Instructions for the task: From the entries below, list each line with "orange".

Supplied entries:
Segment Open

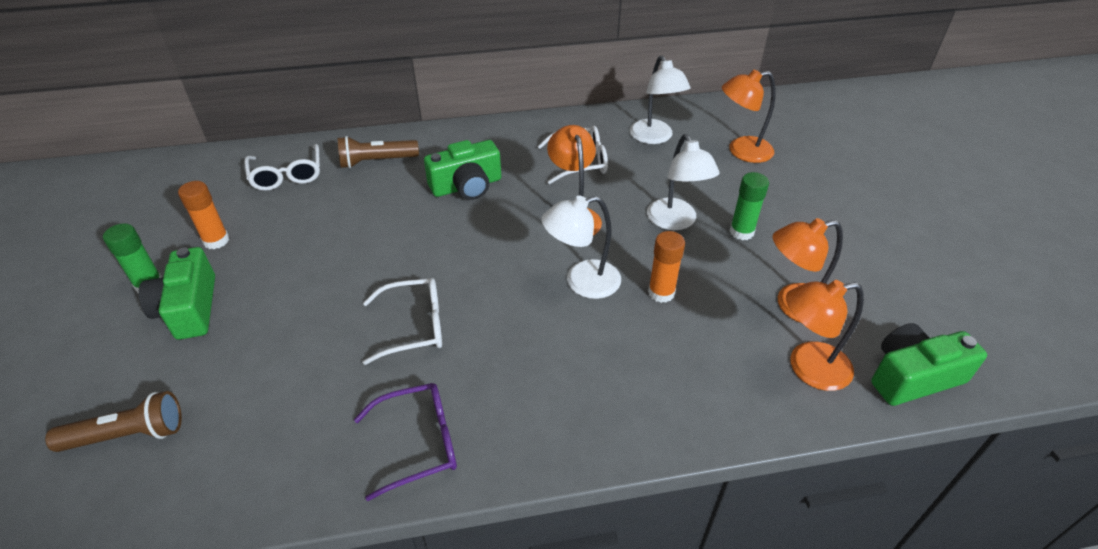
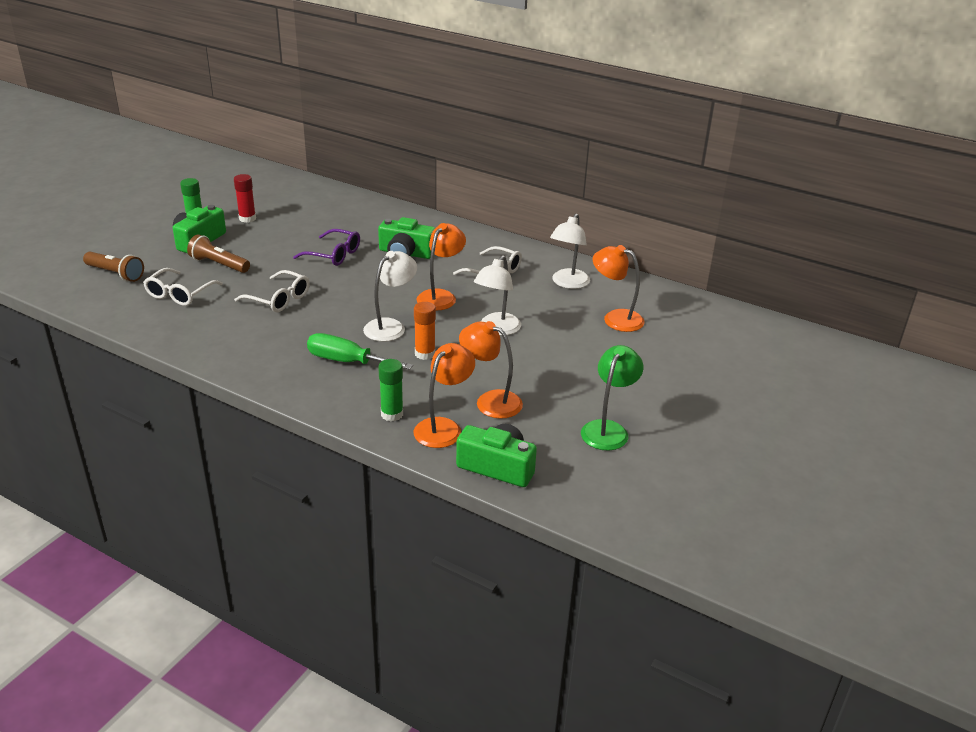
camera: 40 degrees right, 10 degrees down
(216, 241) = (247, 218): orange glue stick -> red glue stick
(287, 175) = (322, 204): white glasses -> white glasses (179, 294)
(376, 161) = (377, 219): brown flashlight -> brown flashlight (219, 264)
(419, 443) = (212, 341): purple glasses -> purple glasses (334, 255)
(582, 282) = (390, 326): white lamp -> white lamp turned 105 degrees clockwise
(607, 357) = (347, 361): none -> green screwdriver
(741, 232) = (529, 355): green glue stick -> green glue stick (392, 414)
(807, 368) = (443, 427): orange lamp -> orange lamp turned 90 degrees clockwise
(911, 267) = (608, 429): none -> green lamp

Segment Closed
Segment Open

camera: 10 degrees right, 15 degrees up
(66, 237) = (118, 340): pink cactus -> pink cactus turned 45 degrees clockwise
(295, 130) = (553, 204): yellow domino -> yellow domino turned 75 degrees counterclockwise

Segment Closed

Answer box:
(216, 241) = (247, 218): orange glue stick -> red glue stick
(807, 368) = (443, 427): orange lamp -> orange lamp turned 90 degrees clockwise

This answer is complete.